GIVEN PROBLEM: Provide an exact reproduction of every entry.

## BEGIN DATA RECORDS

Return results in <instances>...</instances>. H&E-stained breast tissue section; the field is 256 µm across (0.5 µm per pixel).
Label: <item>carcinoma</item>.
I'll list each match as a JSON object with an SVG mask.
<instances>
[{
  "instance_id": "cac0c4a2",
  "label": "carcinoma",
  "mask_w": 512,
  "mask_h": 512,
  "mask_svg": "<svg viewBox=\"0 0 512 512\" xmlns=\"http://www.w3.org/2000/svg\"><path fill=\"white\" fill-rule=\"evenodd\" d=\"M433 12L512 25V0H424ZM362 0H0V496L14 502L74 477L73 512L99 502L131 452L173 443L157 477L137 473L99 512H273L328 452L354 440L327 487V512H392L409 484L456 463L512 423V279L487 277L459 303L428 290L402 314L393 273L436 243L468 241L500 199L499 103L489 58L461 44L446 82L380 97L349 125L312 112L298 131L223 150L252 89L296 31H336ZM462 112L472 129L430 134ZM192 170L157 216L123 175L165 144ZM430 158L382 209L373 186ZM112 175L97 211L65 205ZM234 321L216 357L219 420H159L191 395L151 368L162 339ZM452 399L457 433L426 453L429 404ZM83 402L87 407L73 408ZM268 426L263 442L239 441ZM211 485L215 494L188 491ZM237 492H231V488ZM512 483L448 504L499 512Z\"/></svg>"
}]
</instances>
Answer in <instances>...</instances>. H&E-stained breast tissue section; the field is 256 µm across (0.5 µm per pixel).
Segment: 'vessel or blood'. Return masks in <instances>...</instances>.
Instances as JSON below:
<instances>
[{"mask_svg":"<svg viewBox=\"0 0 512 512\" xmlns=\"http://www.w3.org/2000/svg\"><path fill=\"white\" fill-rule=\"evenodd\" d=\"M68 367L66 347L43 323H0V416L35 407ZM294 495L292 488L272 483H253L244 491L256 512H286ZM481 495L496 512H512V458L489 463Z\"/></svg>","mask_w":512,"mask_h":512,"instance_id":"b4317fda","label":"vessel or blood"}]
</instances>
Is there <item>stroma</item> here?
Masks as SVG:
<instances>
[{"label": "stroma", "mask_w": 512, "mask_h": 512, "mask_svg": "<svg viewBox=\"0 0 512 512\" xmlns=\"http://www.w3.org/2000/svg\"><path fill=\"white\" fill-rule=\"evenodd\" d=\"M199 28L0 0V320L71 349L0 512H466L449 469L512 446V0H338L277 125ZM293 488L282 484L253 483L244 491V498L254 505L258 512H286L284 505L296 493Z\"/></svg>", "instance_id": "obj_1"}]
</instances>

## END DATA RECORDS

FINAL RESULT:
Return results in <instances>...</instances>. H&E-stained breast tissue section; the field is 256 µm across (0.5 µm per pixel).
Label: <item>carcinoma</item>.
I'll list each match as a JSON object with an SVG mask.
<instances>
[{
  "instance_id": "cac0c4a2",
  "label": "carcinoma",
  "mask_w": 512,
  "mask_h": 512,
  "mask_svg": "<svg viewBox=\"0 0 512 512\" xmlns=\"http://www.w3.org/2000/svg\"><path fill=\"white\" fill-rule=\"evenodd\" d=\"M433 12L512 25V0H424ZM362 0H0V496L14 502L74 477L73 512L99 502L131 452L173 443L157 477L137 473L99 512H273L328 452L354 440L327 487V512H392L409 484L456 463L512 423V279L487 277L459 303L428 290L402 314L393 273L436 243L468 241L500 199L499 103L489 58L461 44L446 82L380 97L349 125L312 112L298 131L223 150L252 89L296 31H336ZM462 112L472 129L430 134ZM192 170L157 216L123 175L165 144ZM430 158L382 209L373 186ZM112 175L97 211L65 205ZM234 321L216 357L219 420H159L191 395L151 368L162 339ZM452 399L457 433L426 453L429 404ZM83 402L87 407L73 408ZM268 426L263 442L239 441ZM211 485L215 494L188 491ZM237 492H231V488ZM512 483L448 504L499 512Z\"/></svg>"
}]
</instances>
Answer in <instances>...</instances>. H&E-stained breast tissue section; the field is 256 µm across (0.5 µm per pixel).
Segment: 'vessel or blood'. Return masks in <instances>...</instances>.
Instances as JSON below:
<instances>
[{"mask_svg":"<svg viewBox=\"0 0 512 512\" xmlns=\"http://www.w3.org/2000/svg\"><path fill=\"white\" fill-rule=\"evenodd\" d=\"M68 367L66 347L43 323H0V416L35 407ZM294 495L292 488L272 483H253L244 491L256 512H286ZM481 495L496 512H512V458L489 463Z\"/></svg>","mask_w":512,"mask_h":512,"instance_id":"b4317fda","label":"vessel or blood"}]
</instances>
Is there <item>stroma</item> here?
Masks as SVG:
<instances>
[{"label": "stroma", "mask_w": 512, "mask_h": 512, "mask_svg": "<svg viewBox=\"0 0 512 512\" xmlns=\"http://www.w3.org/2000/svg\"><path fill=\"white\" fill-rule=\"evenodd\" d=\"M199 28L0 0V320L71 349L0 512H466L449 469L512 446V0H338L277 125ZM293 488L282 484L253 483L244 491V498L254 505L258 512H286L284 505L296 493Z\"/></svg>", "instance_id": "obj_1"}]
</instances>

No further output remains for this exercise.